## About this task
Would you repeat the listing below exactly, with no pictures in it?

## Dataset extract
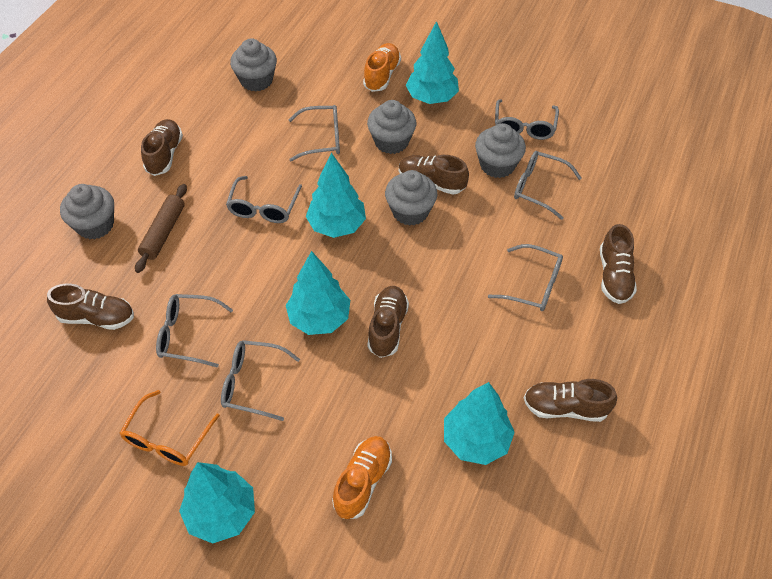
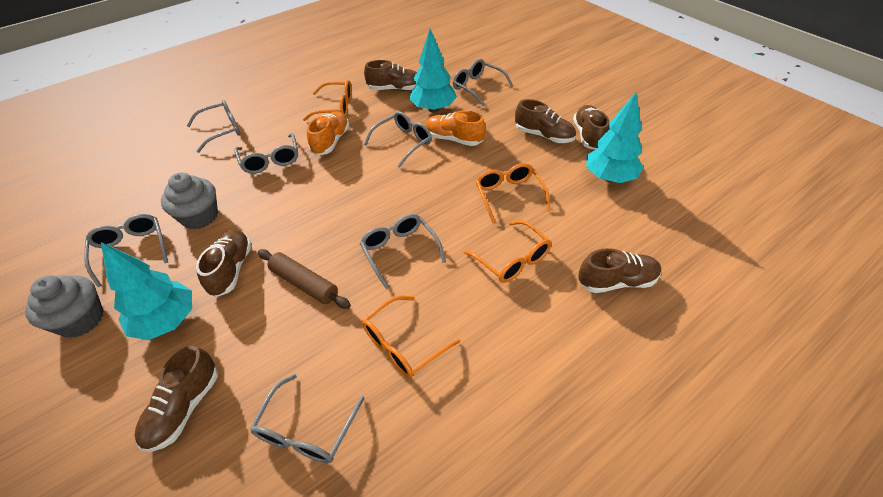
grey cupcake: 5 -> 2
orange glasses: 1 -> 4
turquoise tree: 5 -> 3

## Solution to the problem
grey cupcake: 5 -> 2
orange glasses: 1 -> 4
turquoise tree: 5 -> 3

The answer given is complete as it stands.